> [Exercise aim] Lines in the entries below where the word "appeared" shows up should each be copied.

> [Data to use]
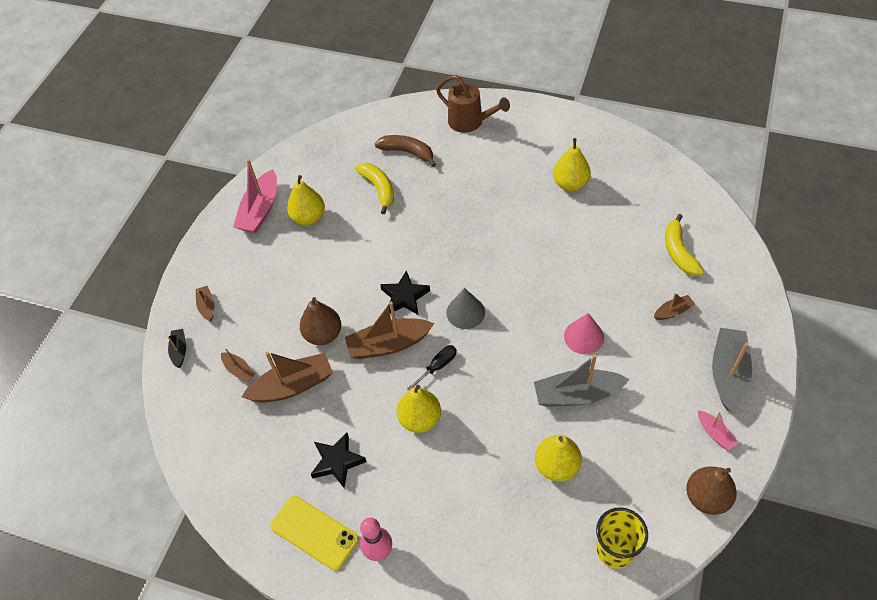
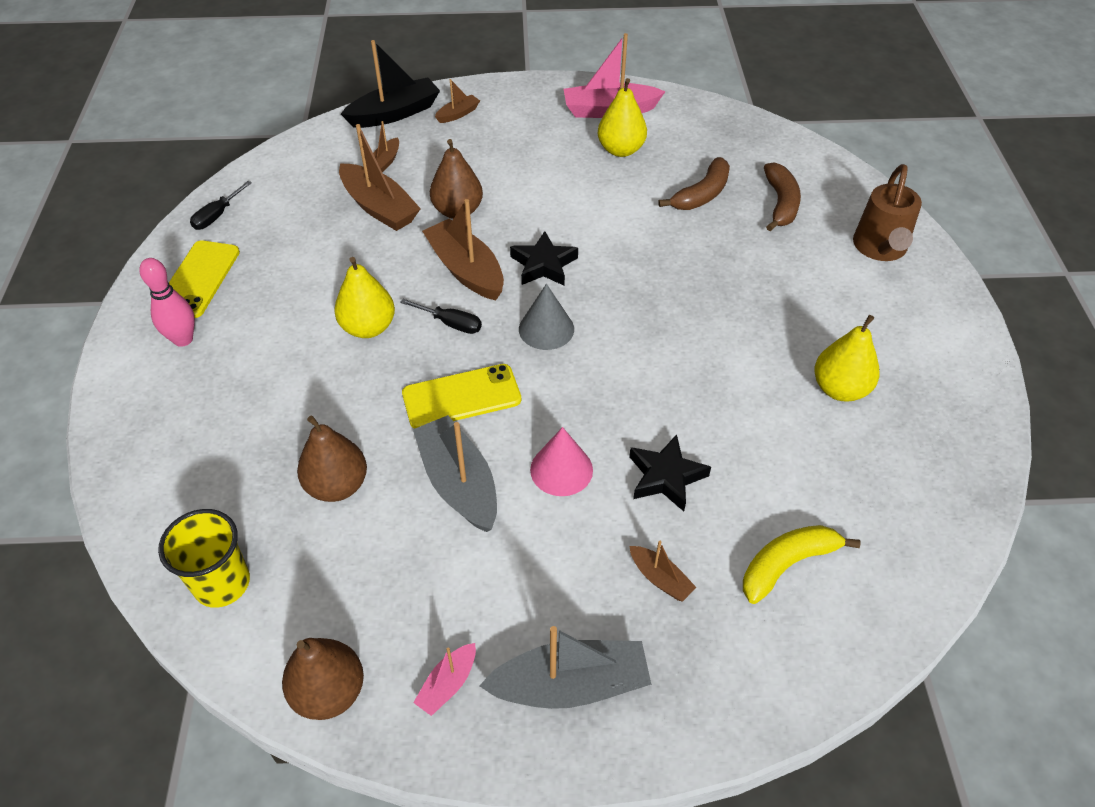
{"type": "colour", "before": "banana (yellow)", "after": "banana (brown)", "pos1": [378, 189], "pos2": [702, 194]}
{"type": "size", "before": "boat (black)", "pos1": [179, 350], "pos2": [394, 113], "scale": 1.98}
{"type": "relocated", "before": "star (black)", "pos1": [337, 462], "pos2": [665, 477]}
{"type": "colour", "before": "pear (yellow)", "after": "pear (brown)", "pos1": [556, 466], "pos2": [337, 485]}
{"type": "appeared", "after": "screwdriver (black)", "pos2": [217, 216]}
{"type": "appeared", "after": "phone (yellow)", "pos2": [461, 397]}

> [Problem solution]
{"type": "appeared", "after": "screwdriver (black)", "pos2": [217, 216]}
{"type": "appeared", "after": "phone (yellow)", "pos2": [461, 397]}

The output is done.